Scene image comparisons
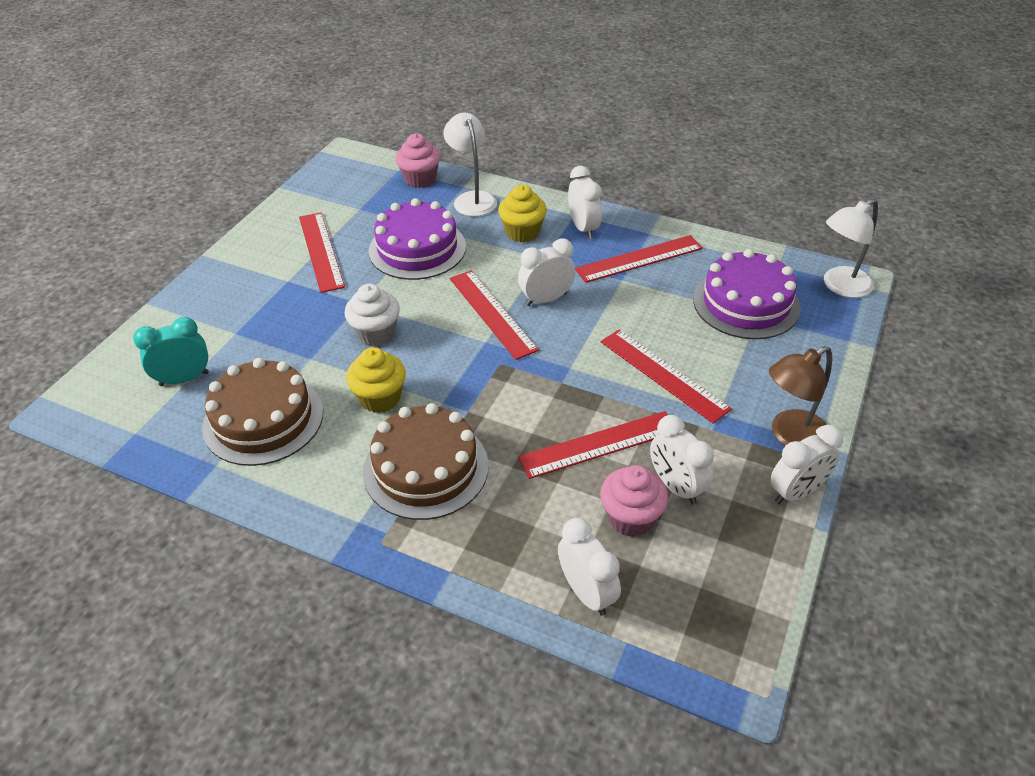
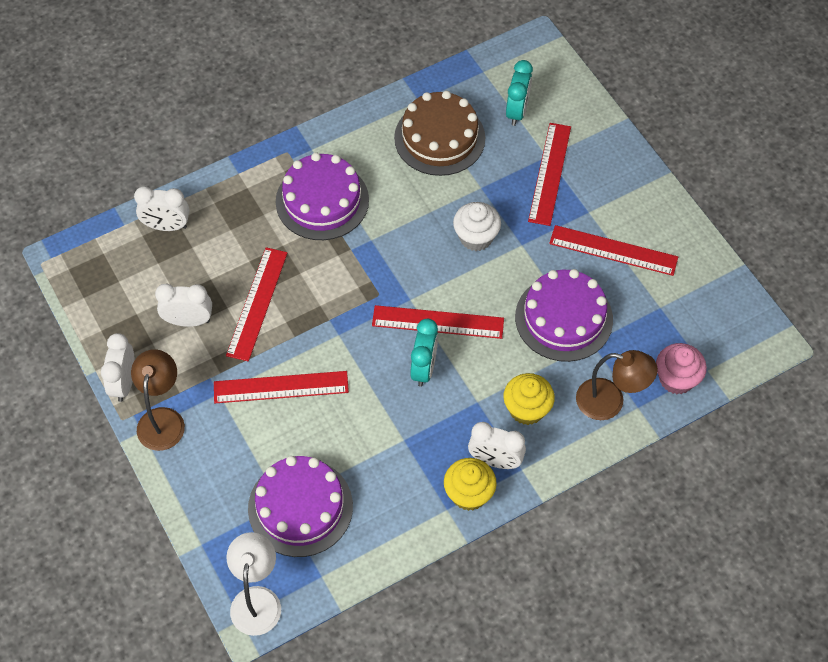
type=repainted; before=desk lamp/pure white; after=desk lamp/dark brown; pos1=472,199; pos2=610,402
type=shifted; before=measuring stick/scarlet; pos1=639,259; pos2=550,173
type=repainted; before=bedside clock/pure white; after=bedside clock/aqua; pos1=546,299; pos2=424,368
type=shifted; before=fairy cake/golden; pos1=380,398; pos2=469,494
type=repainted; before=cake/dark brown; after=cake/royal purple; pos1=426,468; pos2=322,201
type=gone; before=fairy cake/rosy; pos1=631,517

▶ WHAT YOU NEED TO DO
Write out the line containing "type=shifted; before=fairy cake/golden;" and every line after it through the end of the entries. Keep each one exactly as it is, and add nothing.

▶ RESPONSE TO THE TASK
type=shifted; before=fairy cake/golden; pos1=380,398; pos2=469,494
type=repainted; before=cake/dark brown; after=cake/royal purple; pos1=426,468; pos2=322,201
type=gone; before=fairy cake/rosy; pos1=631,517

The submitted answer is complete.